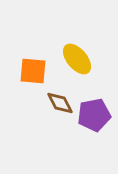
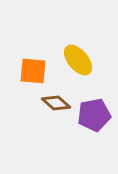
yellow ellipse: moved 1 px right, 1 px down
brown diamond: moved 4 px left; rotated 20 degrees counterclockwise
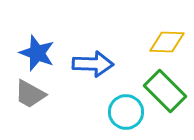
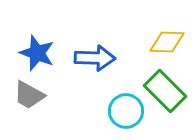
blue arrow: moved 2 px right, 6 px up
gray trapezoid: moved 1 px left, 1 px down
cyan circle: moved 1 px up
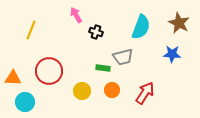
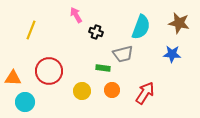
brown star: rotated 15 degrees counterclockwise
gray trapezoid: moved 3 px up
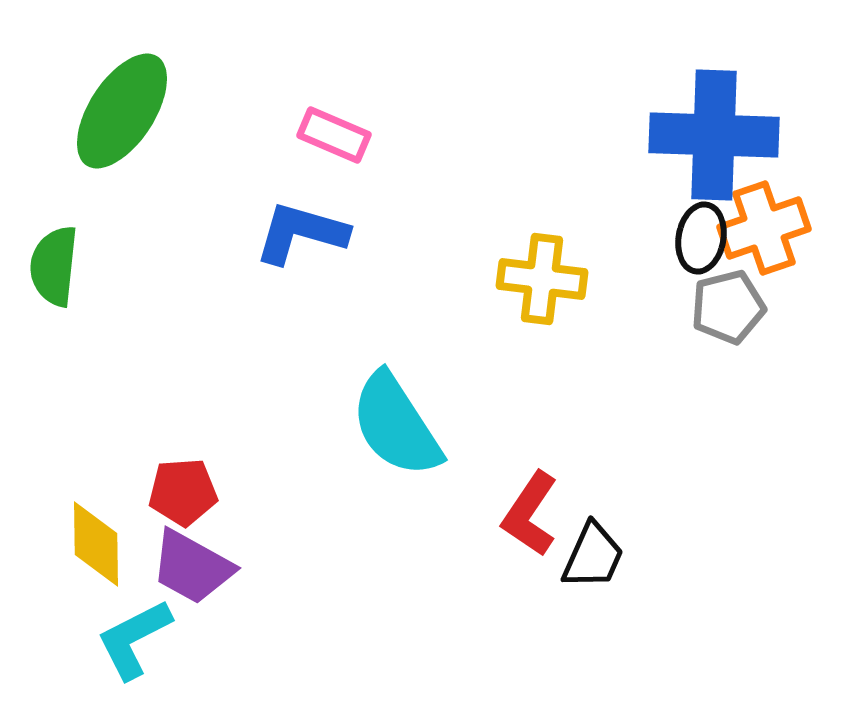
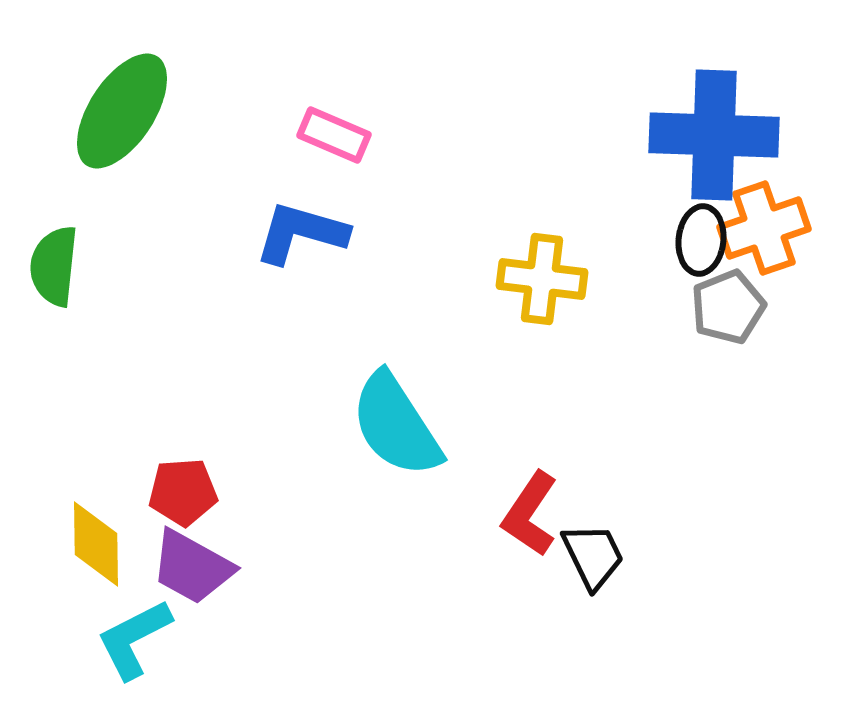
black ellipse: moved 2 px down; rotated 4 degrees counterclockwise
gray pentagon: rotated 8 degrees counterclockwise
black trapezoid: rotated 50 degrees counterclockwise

────────

Task item
Filter the listing by the string "black"; copy each matching line.

Response to this exercise
black ellipse: moved 2 px down; rotated 4 degrees counterclockwise
black trapezoid: rotated 50 degrees counterclockwise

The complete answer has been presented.